= TASK TO COMPLETE =
Repeat the listing below exactly. Pictures do not belong in the copy.

= INFORMATION SUPPLIED =
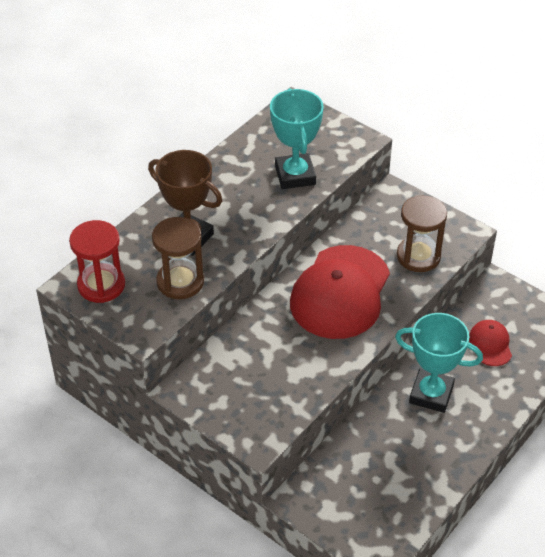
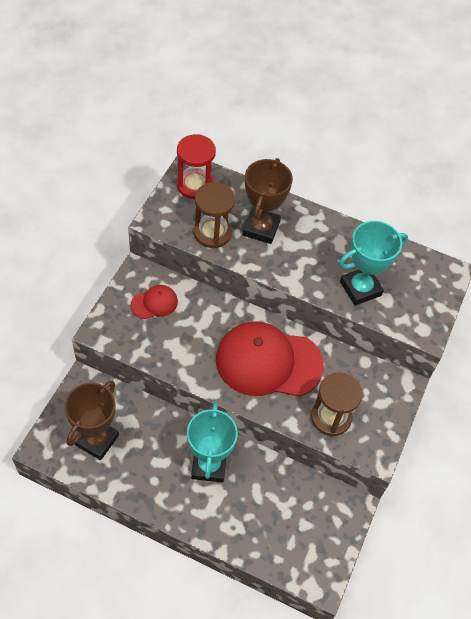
camera: 70 degrees right, 10 degrees up
(379, 496) = (96, 440): none -> brown trophy
(490, 344) = (278, 508): red cap -> red cap (154, 303)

= FINAL ANSWER =
camera: 70 degrees right, 10 degrees up
(379, 496) = (96, 440): none -> brown trophy
(490, 344) = (278, 508): red cap -> red cap (154, 303)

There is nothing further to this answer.